**Instructions to follow**
For the entries that appear below, write out the exact text and omit the pictures.

**Record excerpts**
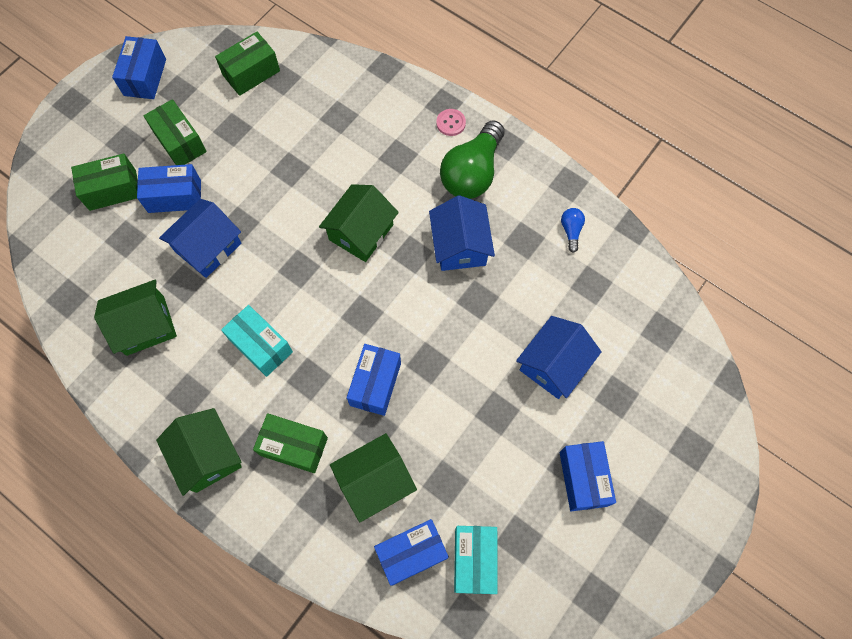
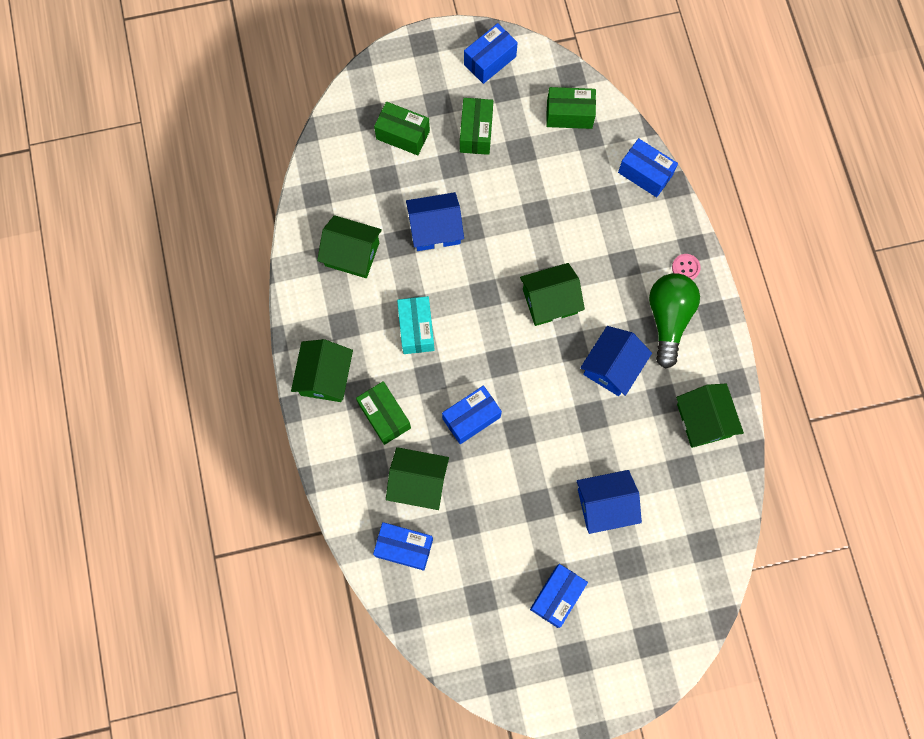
camera: 40 degrees right, 5 degrees up
(174, 196) = (441, 172): blue box -> blue box (645, 174)
(472, 173) = (668, 319): green light bulb -> green light bulb turned 120 degrees clockwise
(474, 560) = (440, 586): turquoise box -> none
(571, 231) = (703, 420): blue light bulb -> green house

**Finished task**
camera: 40 degrees right, 5 degrees up
(174, 196) = (441, 172): blue box -> blue box (645, 174)
(472, 173) = (668, 319): green light bulb -> green light bulb turned 120 degrees clockwise
(474, 560) = (440, 586): turquoise box -> none
(571, 231) = (703, 420): blue light bulb -> green house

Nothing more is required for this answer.